*** AVAILABLE DATA
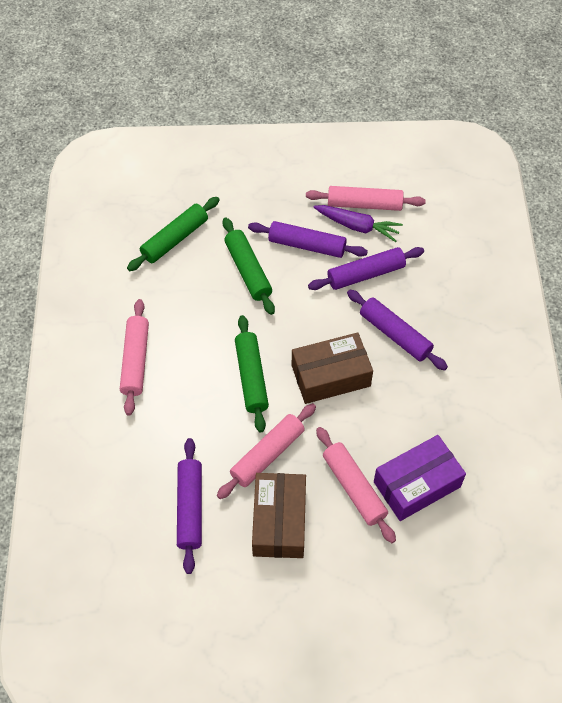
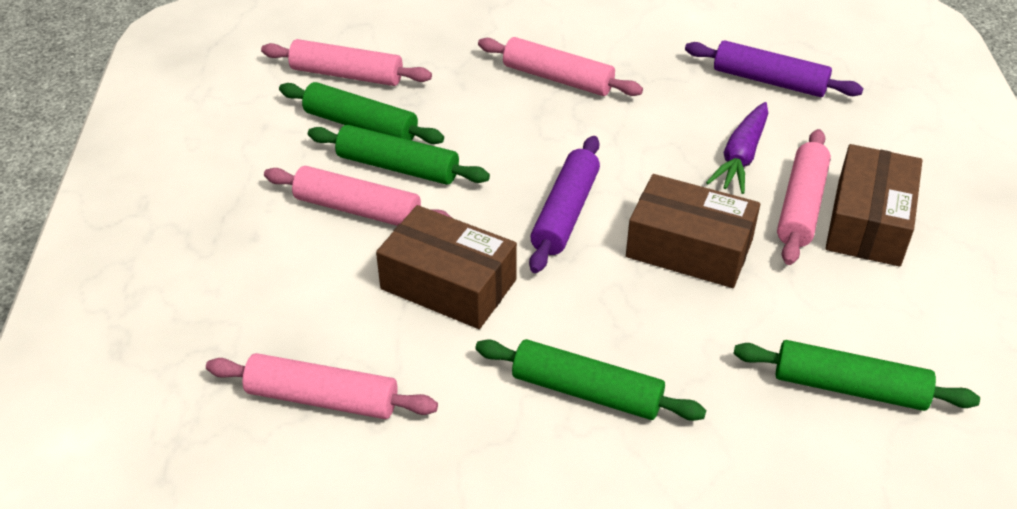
brown box: 2 -> 3
green rolling pin: 3 -> 4
pink rolling pin: 4 -> 5
purple box: 1 -> 0
purple rolling pin: 4 -> 2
******
PROBLEM TO SOLVE:
Transcribe each entry precisely as given, leaving the pictures out.

EXERCISE OUTPUT:
brown box: 2 -> 3
green rolling pin: 3 -> 4
pink rolling pin: 4 -> 5
purple box: 1 -> 0
purple rolling pin: 4 -> 2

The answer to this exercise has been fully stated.